What the task requires: Restate word for word the lines that run from the one containing "pink brick H1:I1" to the last line of the data, both ends included.
Segment Start: Given information
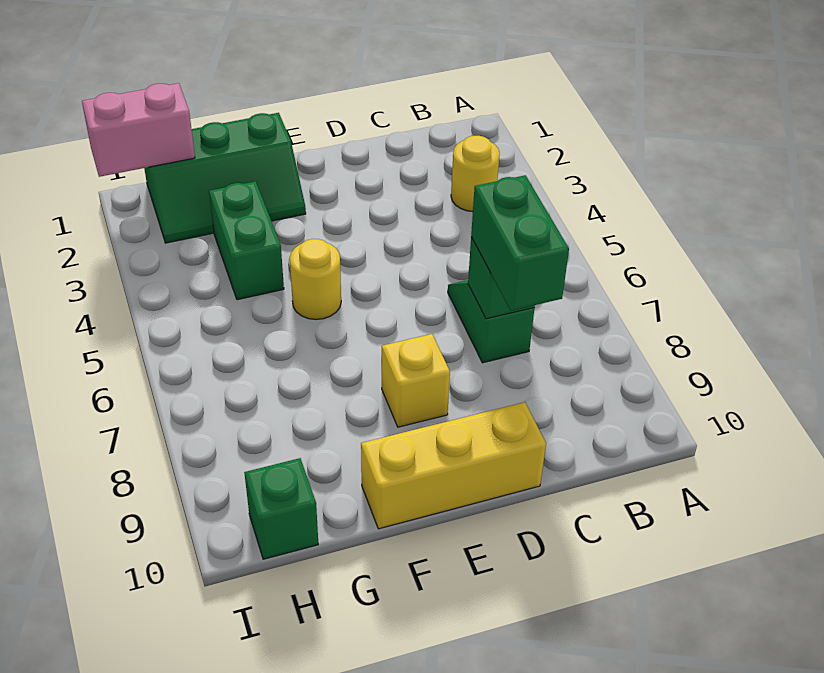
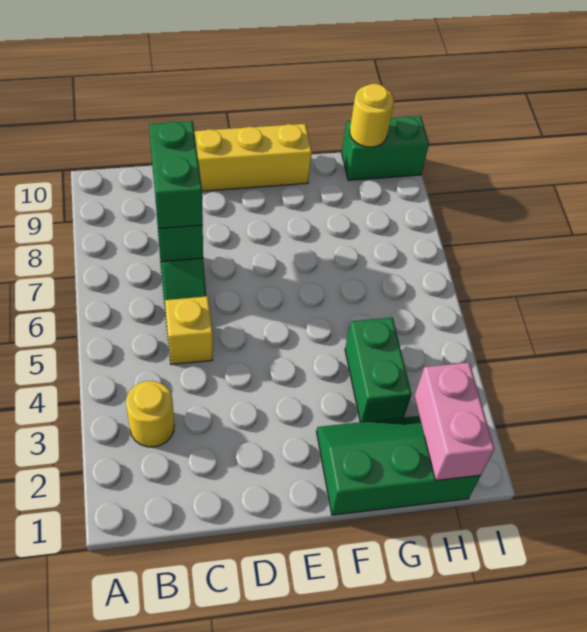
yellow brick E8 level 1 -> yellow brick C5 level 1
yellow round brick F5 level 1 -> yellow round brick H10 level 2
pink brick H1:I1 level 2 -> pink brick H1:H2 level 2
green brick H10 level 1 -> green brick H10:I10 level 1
Segment End: Given information
Exercise answer:
pink brick H1:I1 level 2 -> pink brick H1:H2 level 2
green brick H10 level 1 -> green brick H10:I10 level 1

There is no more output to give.